Prompt: Only one stretch of the data below is wanted: the lines starting at the one with "U101 pin in-: none -> SUM" and ending at the one with "U104 pin GND: AGND -> +5V", both included, given again exactly.
-------- Material to process --------
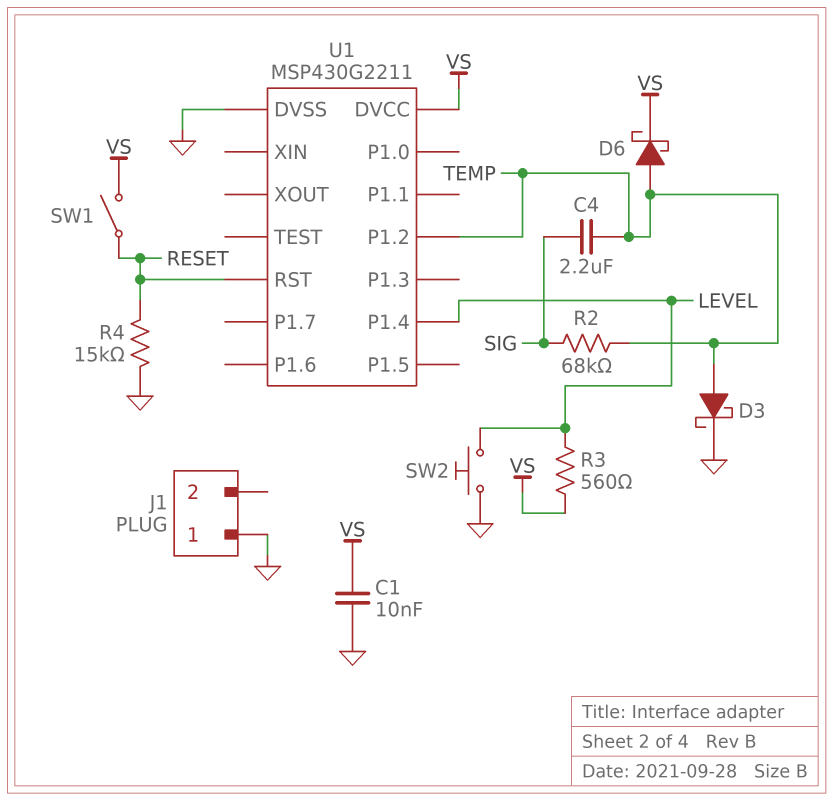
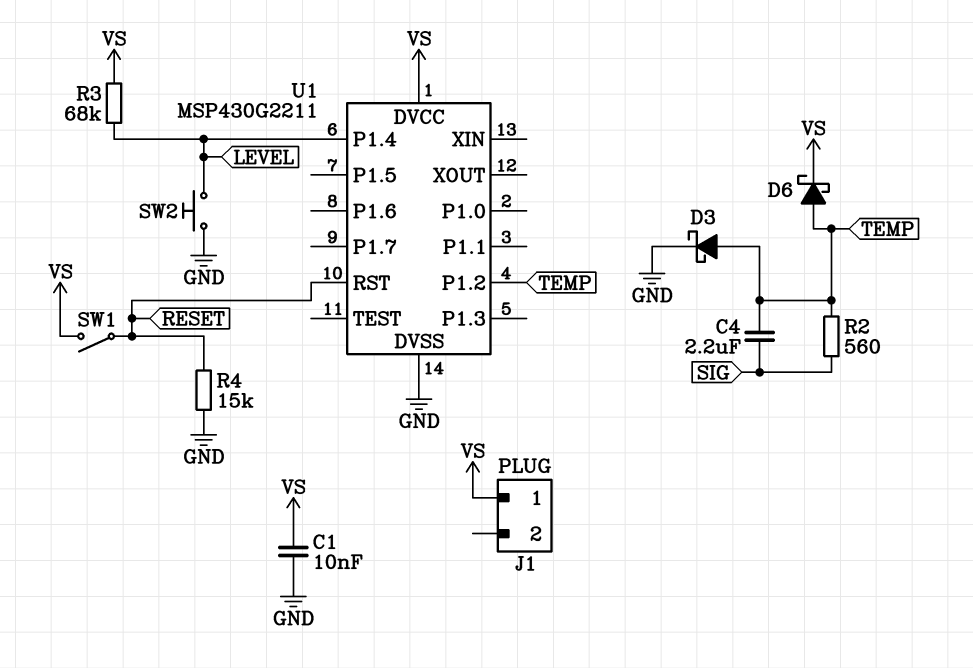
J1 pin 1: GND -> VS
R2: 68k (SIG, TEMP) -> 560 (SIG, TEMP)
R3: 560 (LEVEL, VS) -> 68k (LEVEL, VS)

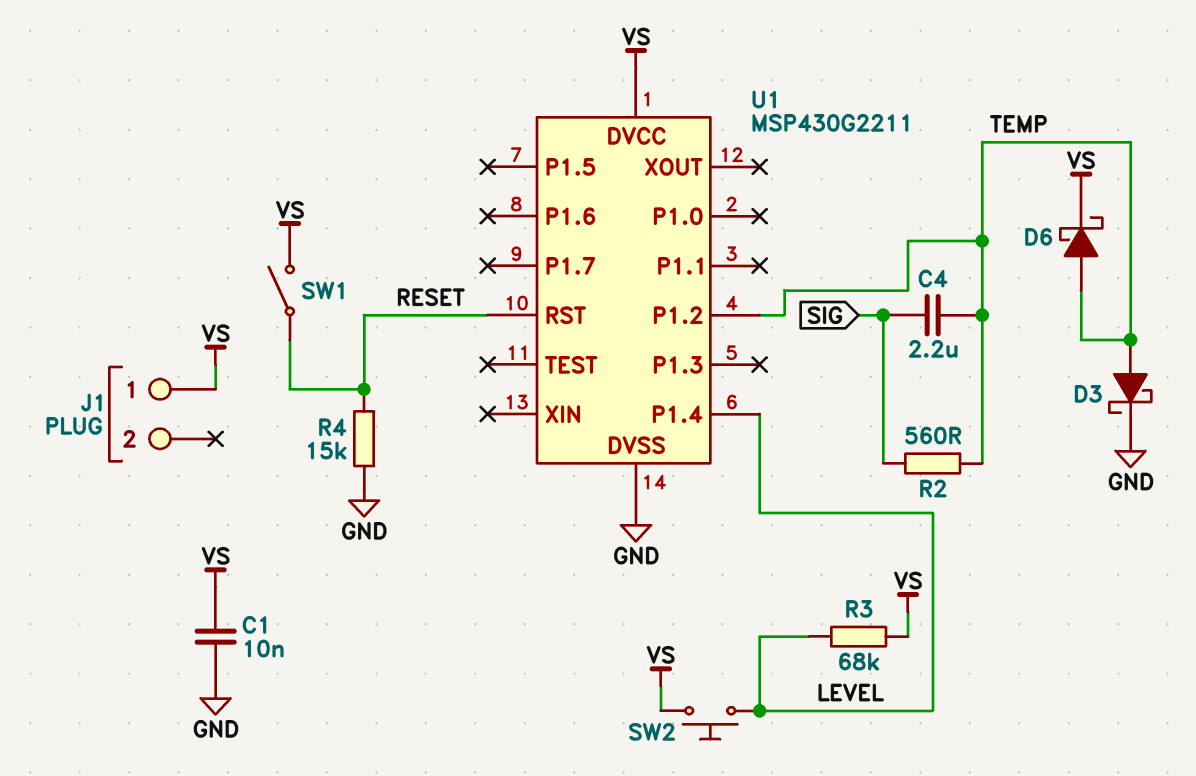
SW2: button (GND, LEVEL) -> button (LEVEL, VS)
--------
-------- Material to process --------
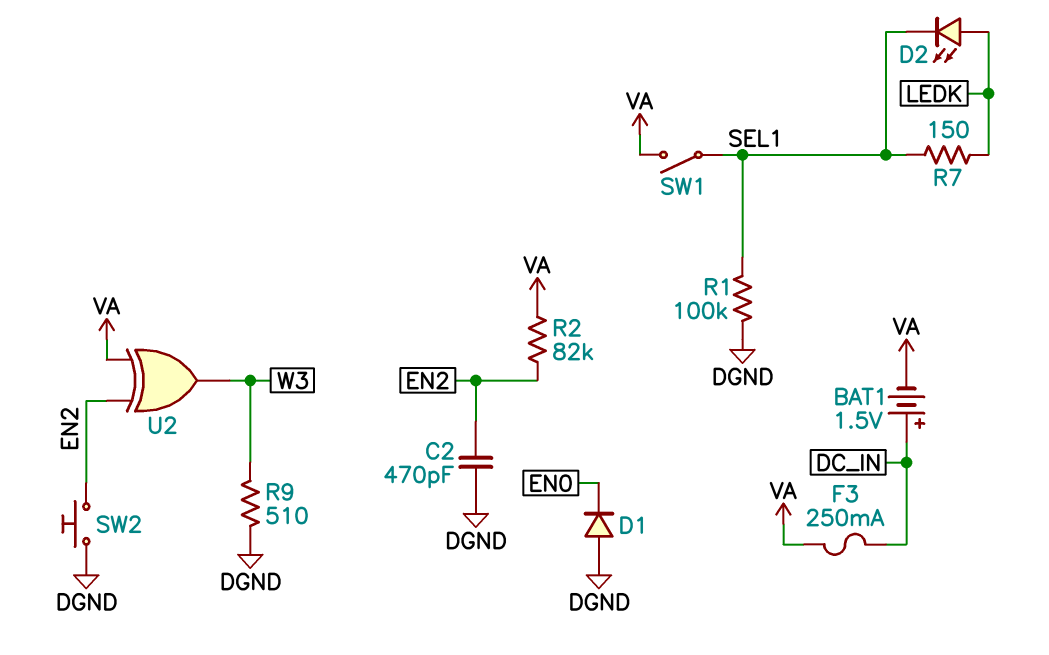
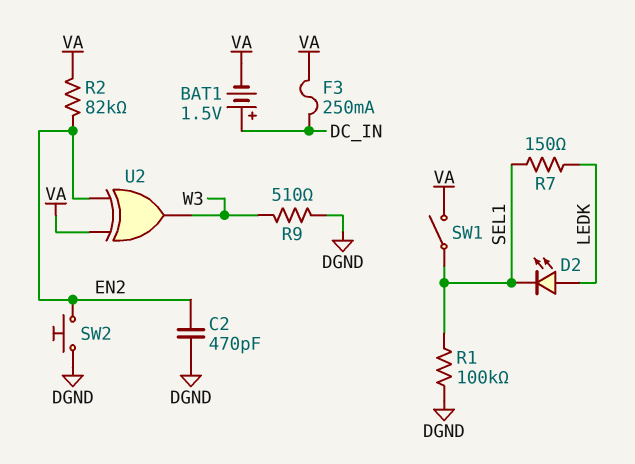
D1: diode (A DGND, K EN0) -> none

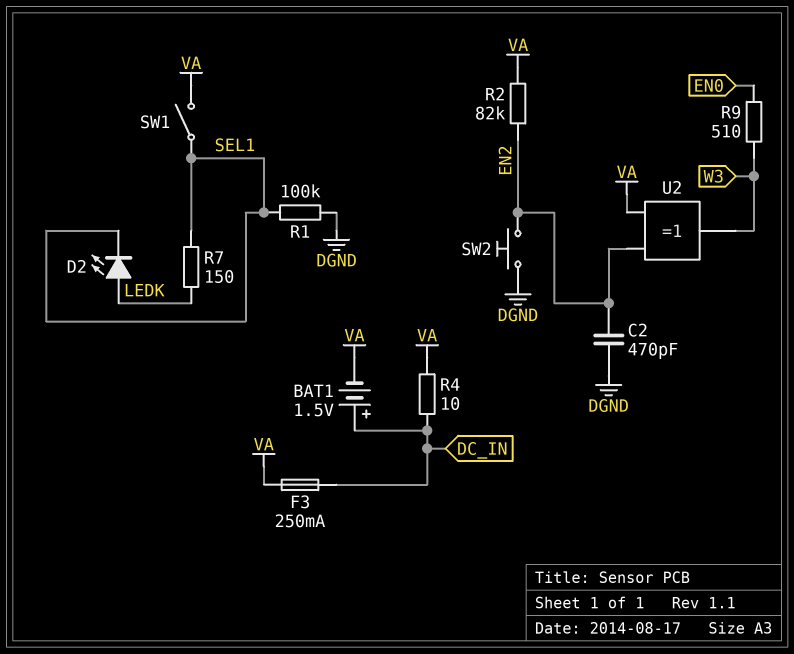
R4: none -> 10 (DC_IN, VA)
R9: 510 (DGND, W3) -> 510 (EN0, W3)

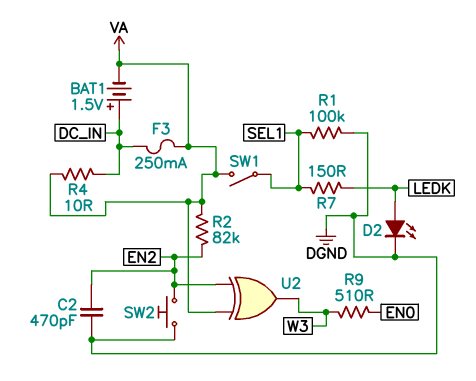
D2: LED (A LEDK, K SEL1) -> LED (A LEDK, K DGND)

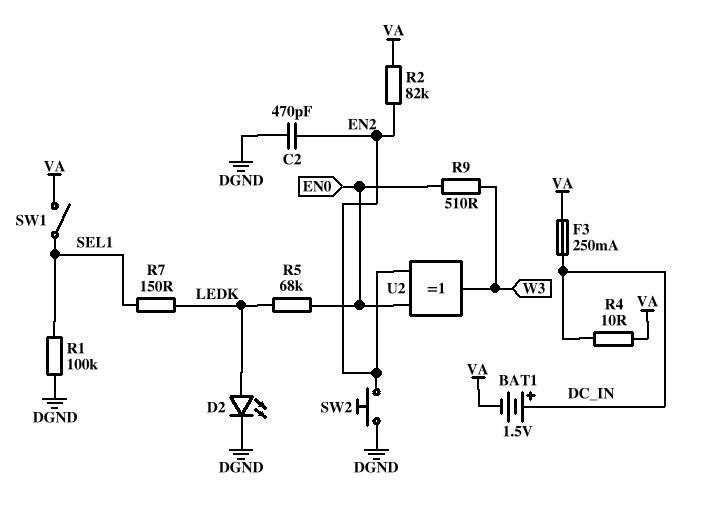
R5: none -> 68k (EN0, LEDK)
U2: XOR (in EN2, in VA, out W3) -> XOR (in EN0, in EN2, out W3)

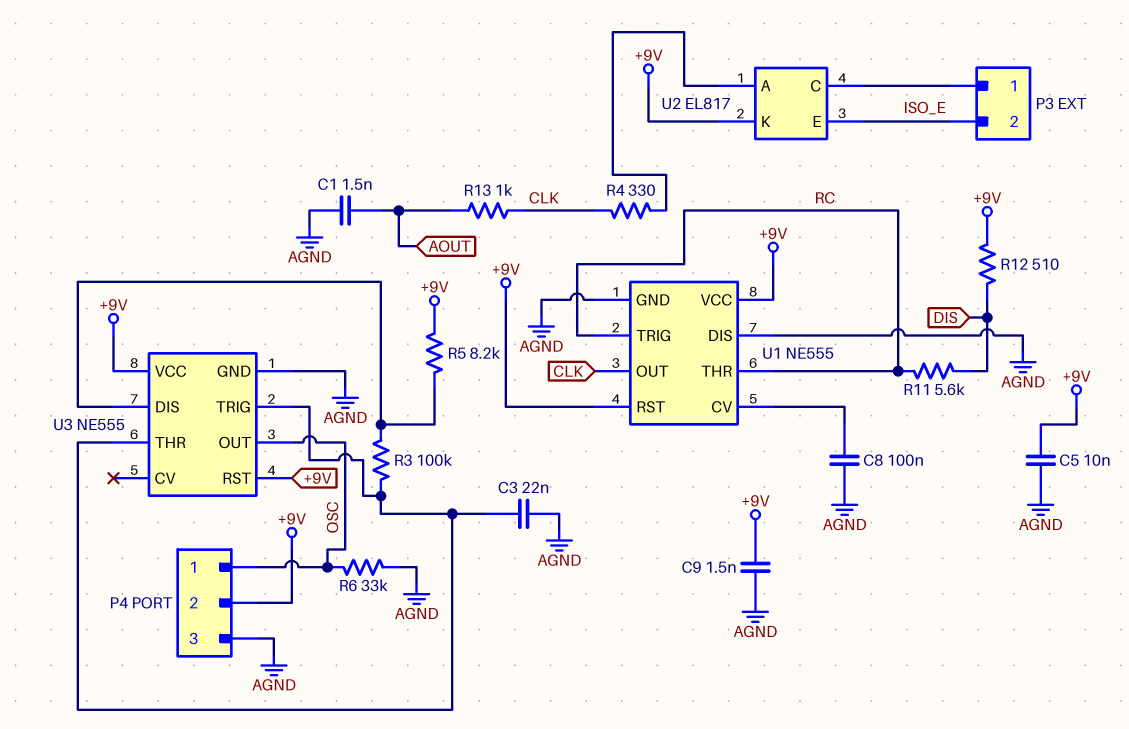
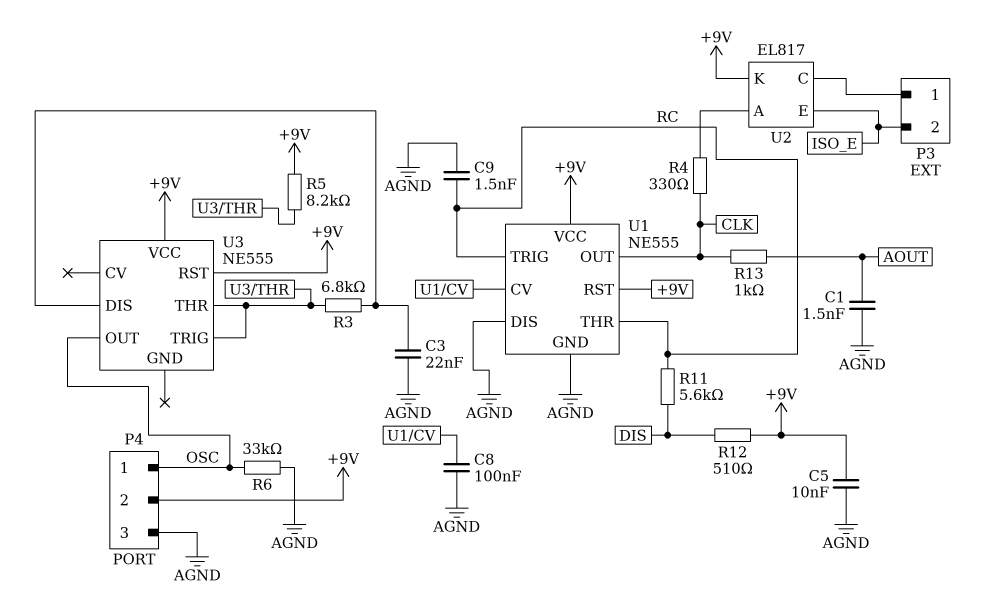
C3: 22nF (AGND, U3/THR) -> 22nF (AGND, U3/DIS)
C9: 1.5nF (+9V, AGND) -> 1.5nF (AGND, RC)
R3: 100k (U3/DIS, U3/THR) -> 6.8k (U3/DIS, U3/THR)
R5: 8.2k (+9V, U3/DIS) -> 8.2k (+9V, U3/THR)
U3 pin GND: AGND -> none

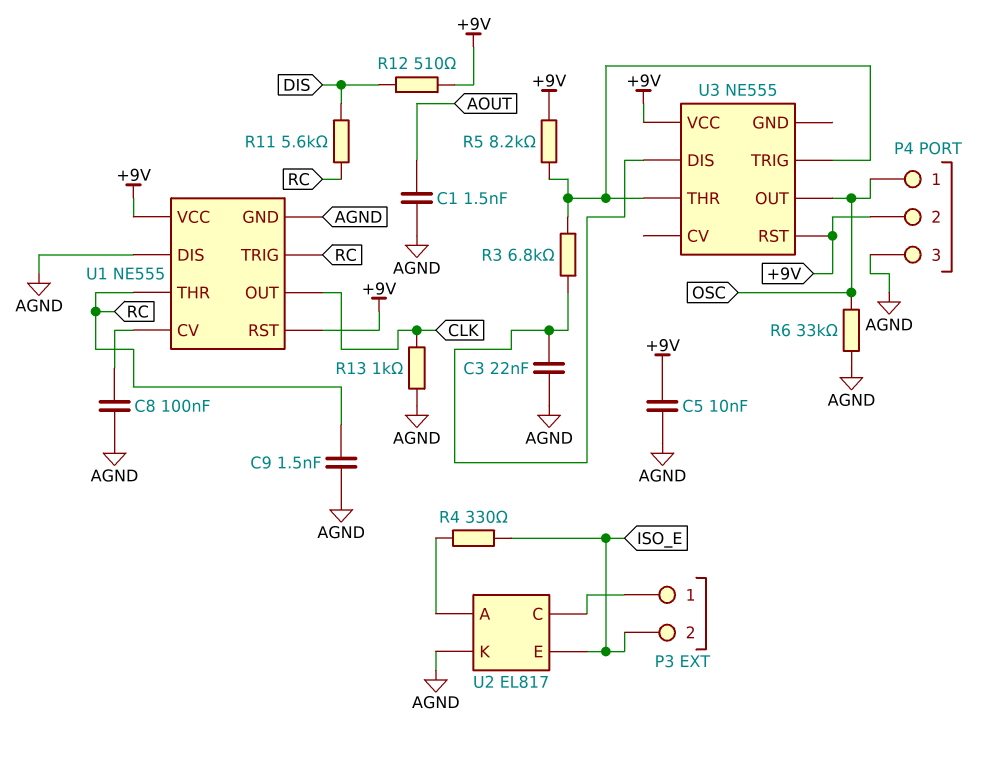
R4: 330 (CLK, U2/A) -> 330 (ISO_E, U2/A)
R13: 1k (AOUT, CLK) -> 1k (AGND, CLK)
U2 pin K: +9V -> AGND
--------
-------- Material to process --------
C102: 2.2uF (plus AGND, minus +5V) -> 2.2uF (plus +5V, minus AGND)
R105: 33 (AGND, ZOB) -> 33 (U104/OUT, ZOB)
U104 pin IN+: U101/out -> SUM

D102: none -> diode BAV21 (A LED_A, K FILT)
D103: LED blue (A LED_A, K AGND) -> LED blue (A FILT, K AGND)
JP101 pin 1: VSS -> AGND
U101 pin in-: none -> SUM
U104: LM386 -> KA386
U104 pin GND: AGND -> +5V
--------
Written reply:
U101 pin in-: none -> SUM
U104: LM386 -> KA386
U104 pin GND: AGND -> +5V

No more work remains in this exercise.